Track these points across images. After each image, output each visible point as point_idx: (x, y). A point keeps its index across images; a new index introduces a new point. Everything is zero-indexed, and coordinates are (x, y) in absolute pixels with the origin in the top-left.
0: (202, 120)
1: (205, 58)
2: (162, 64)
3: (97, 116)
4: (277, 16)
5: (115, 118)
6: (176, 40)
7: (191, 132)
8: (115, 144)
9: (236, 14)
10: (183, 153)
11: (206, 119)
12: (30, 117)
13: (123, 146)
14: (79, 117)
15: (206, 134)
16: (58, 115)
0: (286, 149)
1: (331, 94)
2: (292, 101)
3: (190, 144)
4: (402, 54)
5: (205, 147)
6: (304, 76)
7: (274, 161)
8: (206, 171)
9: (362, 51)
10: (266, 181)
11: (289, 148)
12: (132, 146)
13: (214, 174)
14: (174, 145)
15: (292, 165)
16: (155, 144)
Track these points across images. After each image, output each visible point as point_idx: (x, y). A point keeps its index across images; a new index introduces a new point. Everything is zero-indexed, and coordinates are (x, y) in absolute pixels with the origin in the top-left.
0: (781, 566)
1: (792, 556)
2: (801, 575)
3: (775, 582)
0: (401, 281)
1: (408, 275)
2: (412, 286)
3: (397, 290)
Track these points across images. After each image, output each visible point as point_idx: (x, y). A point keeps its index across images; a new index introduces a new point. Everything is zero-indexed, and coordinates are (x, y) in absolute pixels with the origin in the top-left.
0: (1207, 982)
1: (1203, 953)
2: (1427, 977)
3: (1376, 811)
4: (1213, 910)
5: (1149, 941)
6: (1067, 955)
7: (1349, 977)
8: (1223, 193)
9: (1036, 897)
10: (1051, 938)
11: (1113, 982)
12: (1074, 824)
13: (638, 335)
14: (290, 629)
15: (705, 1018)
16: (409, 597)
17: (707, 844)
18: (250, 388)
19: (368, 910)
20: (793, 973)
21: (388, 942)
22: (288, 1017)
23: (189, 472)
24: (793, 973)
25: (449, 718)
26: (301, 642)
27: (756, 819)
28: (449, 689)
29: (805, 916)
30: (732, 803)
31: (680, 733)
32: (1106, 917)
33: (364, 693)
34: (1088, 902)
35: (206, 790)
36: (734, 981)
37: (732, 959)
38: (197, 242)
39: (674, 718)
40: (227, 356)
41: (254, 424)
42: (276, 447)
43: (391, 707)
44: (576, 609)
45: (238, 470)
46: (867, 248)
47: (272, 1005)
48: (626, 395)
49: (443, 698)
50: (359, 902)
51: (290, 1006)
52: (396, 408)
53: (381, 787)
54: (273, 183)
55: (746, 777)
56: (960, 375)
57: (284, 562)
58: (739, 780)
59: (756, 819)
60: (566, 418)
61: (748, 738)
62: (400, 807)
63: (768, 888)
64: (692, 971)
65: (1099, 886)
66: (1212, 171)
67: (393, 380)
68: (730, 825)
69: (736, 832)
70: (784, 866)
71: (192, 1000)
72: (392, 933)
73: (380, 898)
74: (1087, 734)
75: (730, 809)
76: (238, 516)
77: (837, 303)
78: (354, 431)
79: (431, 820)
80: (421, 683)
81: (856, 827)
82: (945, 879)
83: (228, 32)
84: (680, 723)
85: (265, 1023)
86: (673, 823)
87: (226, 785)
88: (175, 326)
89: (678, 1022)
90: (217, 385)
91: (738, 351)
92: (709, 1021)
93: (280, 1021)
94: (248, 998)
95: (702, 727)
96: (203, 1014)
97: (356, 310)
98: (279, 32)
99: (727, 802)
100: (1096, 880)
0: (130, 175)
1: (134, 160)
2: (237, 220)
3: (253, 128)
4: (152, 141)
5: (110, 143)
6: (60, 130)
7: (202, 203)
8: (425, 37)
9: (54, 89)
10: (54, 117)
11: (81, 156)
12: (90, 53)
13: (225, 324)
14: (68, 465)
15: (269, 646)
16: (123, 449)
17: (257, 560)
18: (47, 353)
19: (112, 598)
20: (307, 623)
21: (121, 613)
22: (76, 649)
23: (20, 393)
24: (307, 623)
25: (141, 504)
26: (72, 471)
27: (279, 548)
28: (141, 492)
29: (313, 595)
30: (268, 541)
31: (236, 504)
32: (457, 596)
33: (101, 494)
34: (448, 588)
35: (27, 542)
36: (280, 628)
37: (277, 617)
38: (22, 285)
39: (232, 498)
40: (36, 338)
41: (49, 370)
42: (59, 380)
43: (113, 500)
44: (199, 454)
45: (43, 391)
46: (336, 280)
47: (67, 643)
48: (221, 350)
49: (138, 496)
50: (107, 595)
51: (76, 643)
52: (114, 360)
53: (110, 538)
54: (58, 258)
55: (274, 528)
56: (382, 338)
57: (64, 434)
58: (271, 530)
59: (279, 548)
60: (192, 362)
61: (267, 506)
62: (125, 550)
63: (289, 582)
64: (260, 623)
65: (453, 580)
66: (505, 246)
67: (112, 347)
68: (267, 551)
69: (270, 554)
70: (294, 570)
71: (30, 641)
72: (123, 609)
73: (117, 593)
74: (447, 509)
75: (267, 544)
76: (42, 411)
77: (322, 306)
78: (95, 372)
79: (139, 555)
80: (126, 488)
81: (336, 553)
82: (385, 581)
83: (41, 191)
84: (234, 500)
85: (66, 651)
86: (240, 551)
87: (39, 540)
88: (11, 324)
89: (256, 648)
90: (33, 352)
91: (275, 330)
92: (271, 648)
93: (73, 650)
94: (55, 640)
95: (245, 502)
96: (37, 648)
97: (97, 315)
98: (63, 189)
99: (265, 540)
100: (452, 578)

▶ [REQUEST]: Rewrite the data from its first line through the line containing "15: (292, 165)", including both, with "absolute pixels" changed to "screen pixels" and everything else left as it is.

▶ [REPLY]:
Track these points across images. After each image, output each visible point as point_idx: (x, y). A point keeps its index across images; a new index introduces a new point. Everything is zero-indexed, and coordinates are (x, y) in screen pixels with the origin in the top-left.
0: (202, 120)
1: (205, 58)
2: (162, 64)
3: (97, 116)
4: (277, 16)
5: (115, 118)
6: (176, 40)
7: (191, 132)
8: (115, 144)
9: (236, 14)
10: (183, 153)
11: (206, 119)
12: (30, 117)
13: (123, 146)
14: (79, 117)
15: (206, 134)
16: (58, 115)
0: (286, 149)
1: (331, 94)
2: (292, 101)
3: (190, 144)
4: (402, 54)
5: (205, 147)
6: (304, 76)
7: (274, 161)
8: (206, 171)
9: (362, 51)
10: (266, 181)
11: (289, 148)
12: (132, 146)
13: (214, 174)
14: (174, 145)
15: (292, 165)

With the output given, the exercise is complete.